**The records**
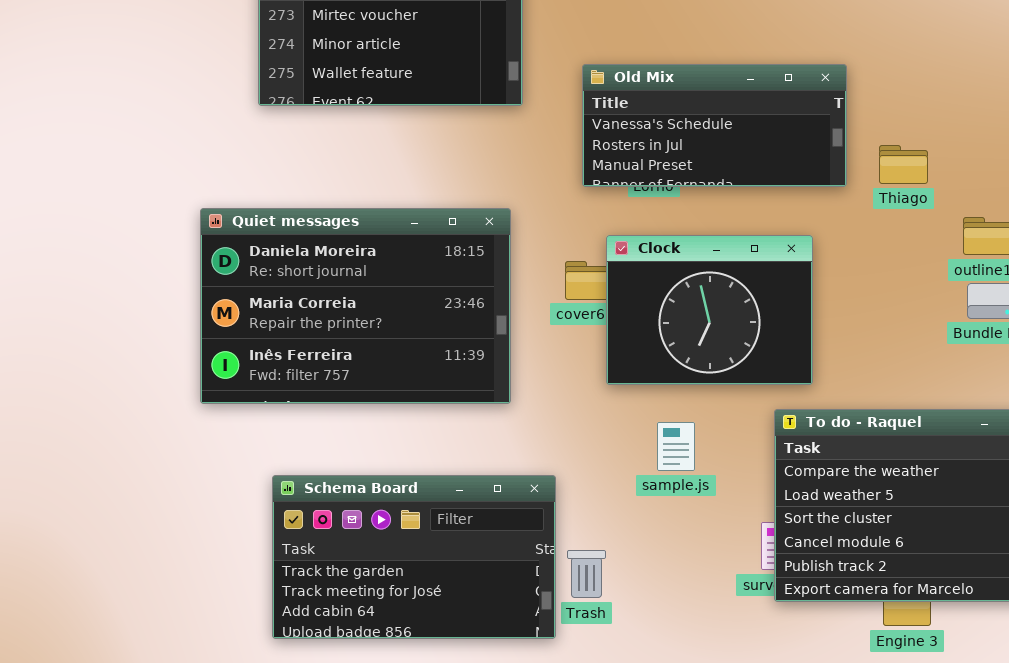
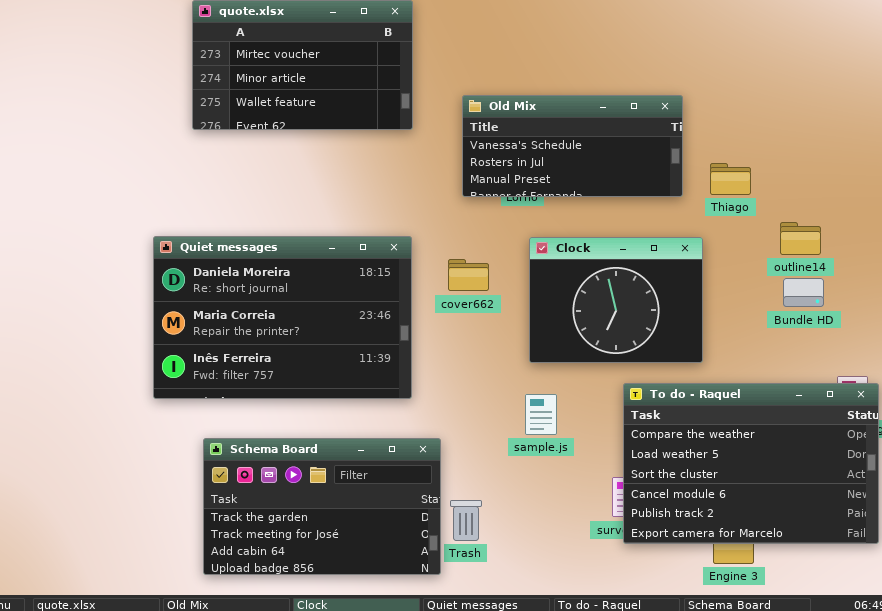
Quiet messages: [200,208,511,404] -> [153,236,412,399], moved
Clock: [606,235,813,385] -> [529,237,703,363], moved

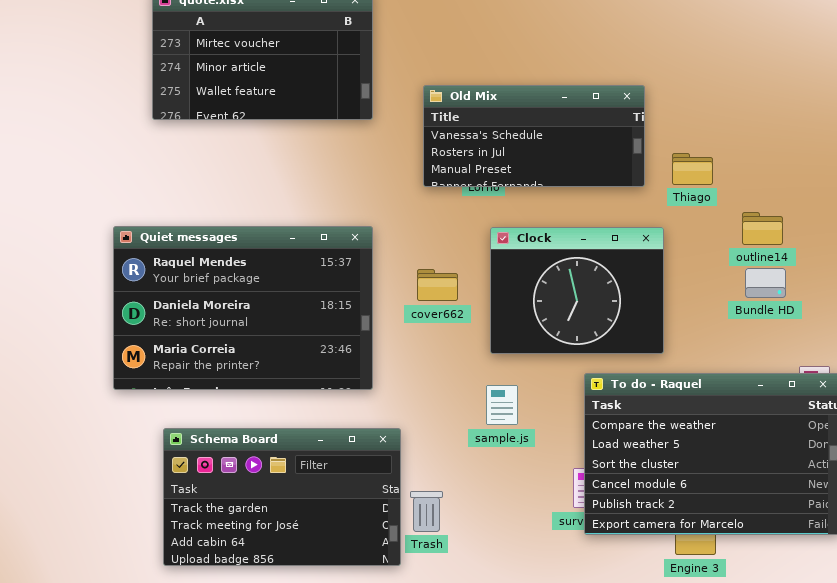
Quiet messages: [153,236,412,399] -> [113,226,373,390], scrolled up 1 row
cover662: [448,259,489,291] -> [417,269,458,301], moved

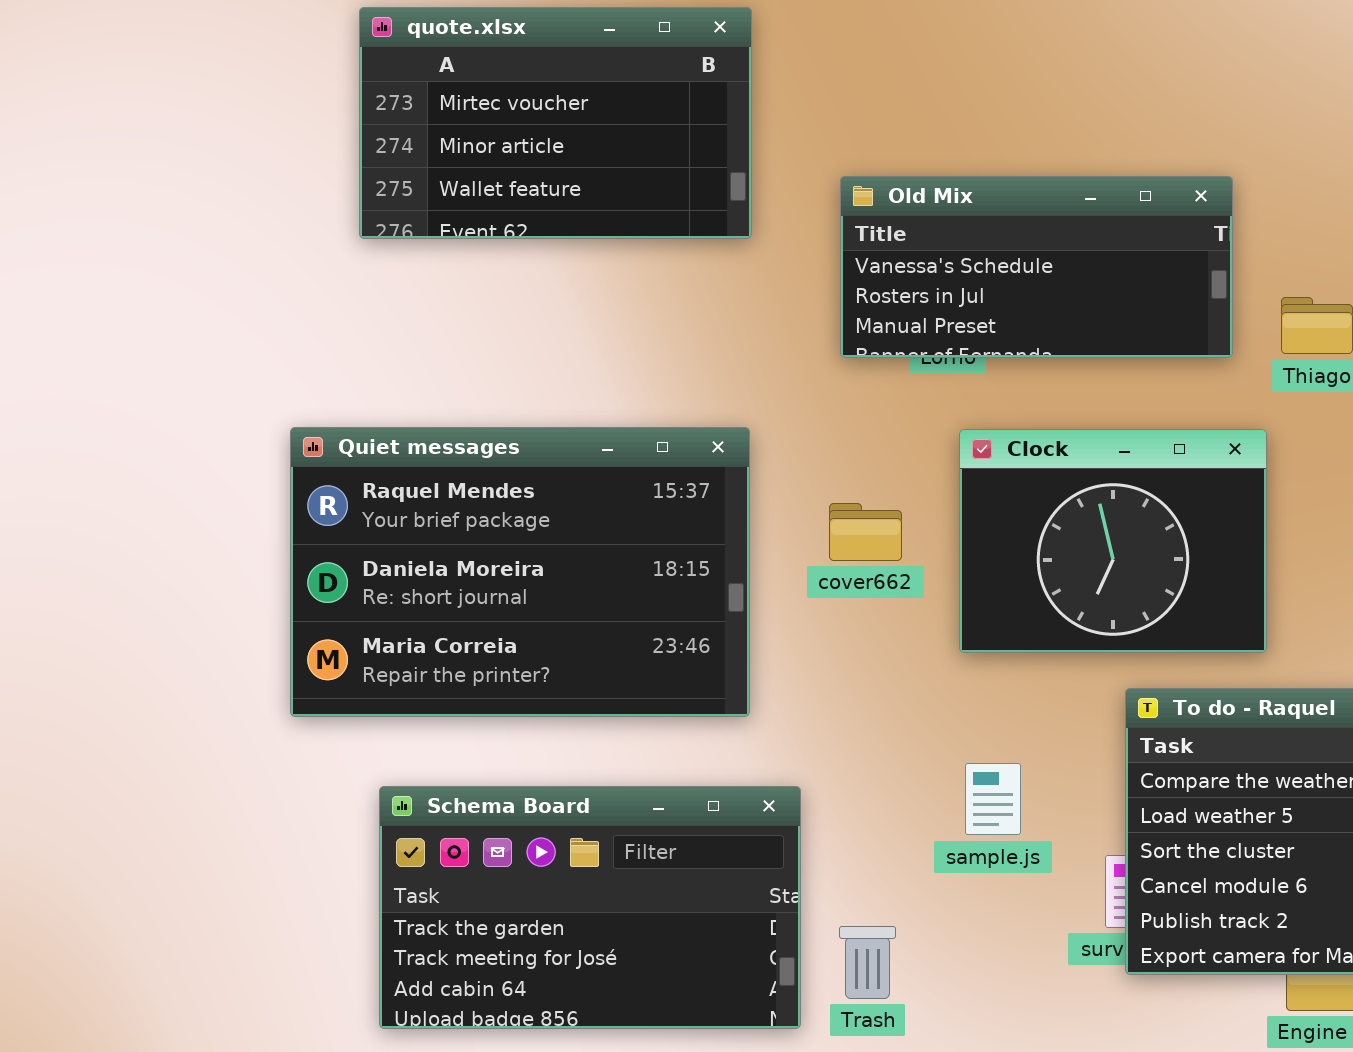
sample.js: [486,385,518,425] -> [965,763,1021,835], moved
Trash: [410,491,443,532] -> [839,926,896,999], moved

**Task to complete**
Exactly how many lines of the material contain the word "messages"? Write the number alone.

**Output of the task**
2